## [ASSIGNMENT]
Filter the records, keeping every line that has the string "fork".

━━━━━━━━

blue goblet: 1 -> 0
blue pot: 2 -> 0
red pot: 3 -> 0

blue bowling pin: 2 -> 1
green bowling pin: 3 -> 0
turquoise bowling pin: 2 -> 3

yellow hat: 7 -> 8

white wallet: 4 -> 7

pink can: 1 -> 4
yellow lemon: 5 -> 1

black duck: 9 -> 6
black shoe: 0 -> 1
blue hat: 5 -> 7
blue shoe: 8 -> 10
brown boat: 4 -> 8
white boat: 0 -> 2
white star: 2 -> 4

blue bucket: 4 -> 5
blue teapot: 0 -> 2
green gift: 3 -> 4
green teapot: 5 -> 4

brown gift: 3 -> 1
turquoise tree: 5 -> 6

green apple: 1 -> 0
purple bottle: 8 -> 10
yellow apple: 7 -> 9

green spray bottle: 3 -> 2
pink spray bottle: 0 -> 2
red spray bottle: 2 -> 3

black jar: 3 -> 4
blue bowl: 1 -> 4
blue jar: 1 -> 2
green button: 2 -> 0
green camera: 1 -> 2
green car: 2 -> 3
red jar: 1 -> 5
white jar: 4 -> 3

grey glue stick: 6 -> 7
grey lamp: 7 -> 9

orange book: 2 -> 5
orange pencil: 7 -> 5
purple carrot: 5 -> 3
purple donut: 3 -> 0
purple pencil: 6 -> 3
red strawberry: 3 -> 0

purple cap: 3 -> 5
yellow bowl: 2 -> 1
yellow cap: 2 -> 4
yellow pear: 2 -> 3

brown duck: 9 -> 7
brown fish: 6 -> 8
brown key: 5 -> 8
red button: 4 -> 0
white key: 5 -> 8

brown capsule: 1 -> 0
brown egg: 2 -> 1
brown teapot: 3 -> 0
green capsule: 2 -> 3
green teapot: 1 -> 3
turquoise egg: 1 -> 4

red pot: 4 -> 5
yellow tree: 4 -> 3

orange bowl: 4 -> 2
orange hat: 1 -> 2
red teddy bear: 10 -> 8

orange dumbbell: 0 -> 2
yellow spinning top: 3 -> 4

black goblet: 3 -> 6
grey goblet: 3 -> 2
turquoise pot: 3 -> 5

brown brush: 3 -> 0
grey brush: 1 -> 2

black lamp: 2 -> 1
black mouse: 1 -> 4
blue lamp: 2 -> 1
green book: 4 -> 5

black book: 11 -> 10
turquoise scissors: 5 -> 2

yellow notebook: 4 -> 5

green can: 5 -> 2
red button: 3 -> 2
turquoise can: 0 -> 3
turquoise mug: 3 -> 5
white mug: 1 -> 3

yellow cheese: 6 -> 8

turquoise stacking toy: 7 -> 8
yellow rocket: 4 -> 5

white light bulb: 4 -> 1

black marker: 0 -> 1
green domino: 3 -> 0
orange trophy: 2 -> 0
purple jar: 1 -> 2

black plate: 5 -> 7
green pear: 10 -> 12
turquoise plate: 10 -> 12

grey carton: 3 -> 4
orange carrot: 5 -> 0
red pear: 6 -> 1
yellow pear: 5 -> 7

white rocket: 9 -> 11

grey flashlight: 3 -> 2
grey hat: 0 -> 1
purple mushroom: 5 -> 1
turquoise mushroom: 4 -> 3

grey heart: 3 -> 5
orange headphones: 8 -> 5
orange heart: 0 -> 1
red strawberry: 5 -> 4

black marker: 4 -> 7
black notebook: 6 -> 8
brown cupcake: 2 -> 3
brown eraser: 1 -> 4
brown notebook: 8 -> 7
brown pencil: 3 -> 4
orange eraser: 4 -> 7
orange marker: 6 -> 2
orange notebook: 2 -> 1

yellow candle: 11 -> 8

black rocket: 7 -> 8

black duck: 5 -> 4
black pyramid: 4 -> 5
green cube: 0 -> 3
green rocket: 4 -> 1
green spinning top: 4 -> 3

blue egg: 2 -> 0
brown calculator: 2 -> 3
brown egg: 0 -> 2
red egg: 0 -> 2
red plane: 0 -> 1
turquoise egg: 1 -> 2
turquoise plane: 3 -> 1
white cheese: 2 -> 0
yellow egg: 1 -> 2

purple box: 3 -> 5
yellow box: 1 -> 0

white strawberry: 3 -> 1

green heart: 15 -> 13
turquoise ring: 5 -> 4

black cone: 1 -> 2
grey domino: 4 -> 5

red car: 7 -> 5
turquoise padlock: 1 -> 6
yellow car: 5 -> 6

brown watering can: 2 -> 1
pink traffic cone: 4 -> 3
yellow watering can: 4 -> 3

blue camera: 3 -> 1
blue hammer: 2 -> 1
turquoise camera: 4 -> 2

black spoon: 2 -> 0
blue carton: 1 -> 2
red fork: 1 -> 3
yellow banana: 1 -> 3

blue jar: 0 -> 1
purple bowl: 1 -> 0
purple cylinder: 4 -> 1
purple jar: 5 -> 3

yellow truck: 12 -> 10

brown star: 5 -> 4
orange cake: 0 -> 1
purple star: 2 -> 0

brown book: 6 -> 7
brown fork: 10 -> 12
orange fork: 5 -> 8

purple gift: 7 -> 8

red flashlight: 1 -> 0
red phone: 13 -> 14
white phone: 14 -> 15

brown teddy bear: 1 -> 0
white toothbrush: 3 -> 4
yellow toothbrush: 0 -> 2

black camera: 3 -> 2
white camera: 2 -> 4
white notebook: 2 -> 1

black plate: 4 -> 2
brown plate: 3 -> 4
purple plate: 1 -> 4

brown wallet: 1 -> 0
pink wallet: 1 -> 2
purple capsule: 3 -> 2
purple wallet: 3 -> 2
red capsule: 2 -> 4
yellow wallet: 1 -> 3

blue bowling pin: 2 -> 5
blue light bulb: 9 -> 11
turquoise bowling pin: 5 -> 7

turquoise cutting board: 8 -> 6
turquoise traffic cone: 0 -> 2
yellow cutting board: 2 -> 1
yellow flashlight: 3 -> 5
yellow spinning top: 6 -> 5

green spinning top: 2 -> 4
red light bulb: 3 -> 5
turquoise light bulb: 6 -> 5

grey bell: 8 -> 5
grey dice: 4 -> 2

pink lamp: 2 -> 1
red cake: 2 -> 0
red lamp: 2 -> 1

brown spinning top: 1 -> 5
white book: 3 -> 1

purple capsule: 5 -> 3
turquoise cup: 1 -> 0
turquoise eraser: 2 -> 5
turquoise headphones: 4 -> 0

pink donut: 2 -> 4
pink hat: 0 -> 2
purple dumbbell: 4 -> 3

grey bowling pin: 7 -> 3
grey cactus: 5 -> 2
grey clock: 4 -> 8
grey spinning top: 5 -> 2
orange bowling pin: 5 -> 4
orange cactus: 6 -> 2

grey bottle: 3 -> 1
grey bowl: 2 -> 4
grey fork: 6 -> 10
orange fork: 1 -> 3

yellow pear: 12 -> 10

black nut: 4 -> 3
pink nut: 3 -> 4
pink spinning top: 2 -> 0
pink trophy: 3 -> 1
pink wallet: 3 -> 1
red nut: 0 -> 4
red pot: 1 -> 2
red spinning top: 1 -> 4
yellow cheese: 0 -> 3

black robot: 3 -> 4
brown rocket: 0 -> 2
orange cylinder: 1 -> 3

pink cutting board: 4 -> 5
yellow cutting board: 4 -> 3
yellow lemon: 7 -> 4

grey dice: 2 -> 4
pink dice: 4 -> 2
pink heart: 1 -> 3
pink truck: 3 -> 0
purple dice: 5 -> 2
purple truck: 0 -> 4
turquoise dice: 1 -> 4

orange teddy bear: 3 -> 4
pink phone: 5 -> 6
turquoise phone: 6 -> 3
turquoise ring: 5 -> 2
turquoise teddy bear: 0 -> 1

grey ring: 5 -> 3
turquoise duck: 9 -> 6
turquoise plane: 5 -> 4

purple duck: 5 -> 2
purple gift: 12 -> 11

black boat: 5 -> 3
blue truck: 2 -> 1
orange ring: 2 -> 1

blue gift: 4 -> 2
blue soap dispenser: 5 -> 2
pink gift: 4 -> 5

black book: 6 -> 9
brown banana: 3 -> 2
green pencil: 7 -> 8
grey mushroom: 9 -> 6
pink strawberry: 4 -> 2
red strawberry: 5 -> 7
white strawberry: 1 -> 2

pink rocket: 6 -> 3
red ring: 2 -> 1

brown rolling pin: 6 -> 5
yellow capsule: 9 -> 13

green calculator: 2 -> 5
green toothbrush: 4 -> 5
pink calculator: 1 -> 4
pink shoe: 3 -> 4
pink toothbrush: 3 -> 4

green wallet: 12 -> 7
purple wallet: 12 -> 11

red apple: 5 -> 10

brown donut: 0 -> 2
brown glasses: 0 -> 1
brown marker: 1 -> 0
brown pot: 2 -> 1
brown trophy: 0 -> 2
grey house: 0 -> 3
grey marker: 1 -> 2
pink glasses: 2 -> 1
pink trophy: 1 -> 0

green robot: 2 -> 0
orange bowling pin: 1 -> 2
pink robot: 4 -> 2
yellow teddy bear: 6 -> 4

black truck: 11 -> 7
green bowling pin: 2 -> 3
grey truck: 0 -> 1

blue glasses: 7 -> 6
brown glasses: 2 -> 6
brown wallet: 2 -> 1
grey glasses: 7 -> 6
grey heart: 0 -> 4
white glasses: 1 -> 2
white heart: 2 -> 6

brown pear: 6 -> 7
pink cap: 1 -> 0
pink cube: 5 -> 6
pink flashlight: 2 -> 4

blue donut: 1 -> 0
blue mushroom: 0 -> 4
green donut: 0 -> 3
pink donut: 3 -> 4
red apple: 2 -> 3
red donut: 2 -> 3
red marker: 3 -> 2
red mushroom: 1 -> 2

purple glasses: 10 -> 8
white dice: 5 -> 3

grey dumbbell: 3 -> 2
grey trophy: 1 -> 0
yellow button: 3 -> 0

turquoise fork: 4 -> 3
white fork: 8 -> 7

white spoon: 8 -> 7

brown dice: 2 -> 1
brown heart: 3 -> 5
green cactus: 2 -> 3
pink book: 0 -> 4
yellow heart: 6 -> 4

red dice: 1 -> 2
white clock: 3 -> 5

━━━━━━━━

## [ANSWER SPACE]
red fork: 1 -> 3
brown fork: 10 -> 12
orange fork: 5 -> 8
grey fork: 6 -> 10
orange fork: 1 -> 3
turquoise fork: 4 -> 3
white fork: 8 -> 7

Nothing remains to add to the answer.